● Records provided
-*-
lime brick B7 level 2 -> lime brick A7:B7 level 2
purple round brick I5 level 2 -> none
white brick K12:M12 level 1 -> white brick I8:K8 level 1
-*-
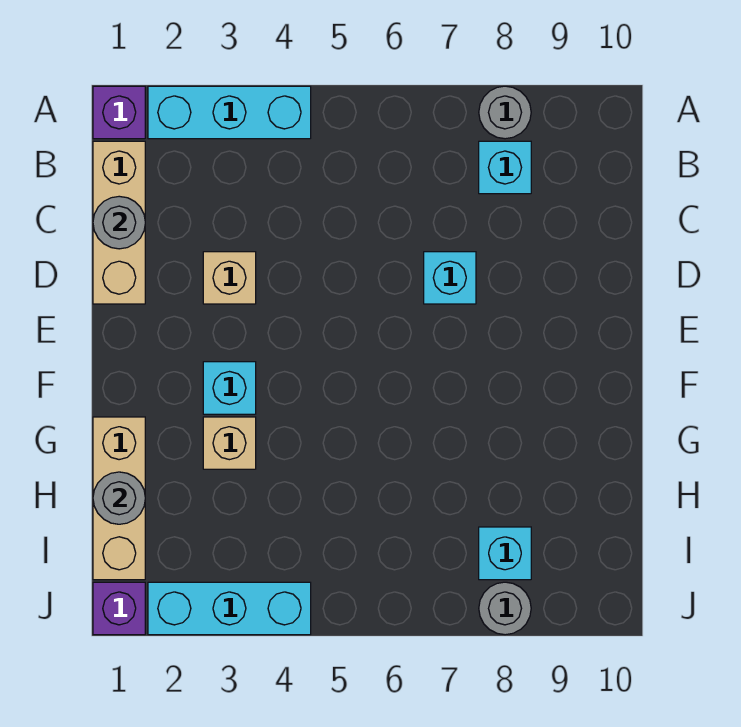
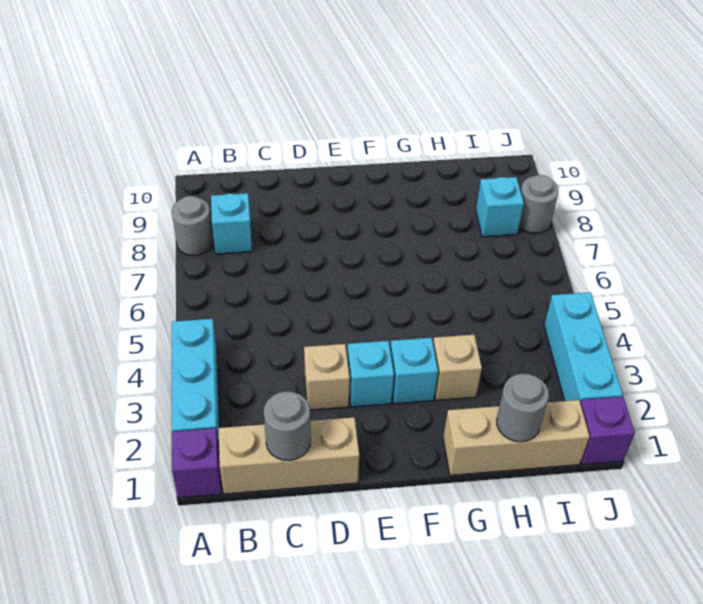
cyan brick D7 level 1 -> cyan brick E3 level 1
-*-
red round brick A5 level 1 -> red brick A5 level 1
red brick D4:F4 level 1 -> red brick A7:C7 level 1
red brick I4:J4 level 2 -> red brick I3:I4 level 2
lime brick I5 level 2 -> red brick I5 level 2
-*-
● Exercise details
An exact copy of the lines above between the line holding "red brick I4:J4" and the line holding "lime brick I5 level 2 -> red brick I5 level 2", inclusive, is the whole answer.

● Answer
red brick I4:J4 level 2 -> red brick I3:I4 level 2
lime brick I5 level 2 -> red brick I5 level 2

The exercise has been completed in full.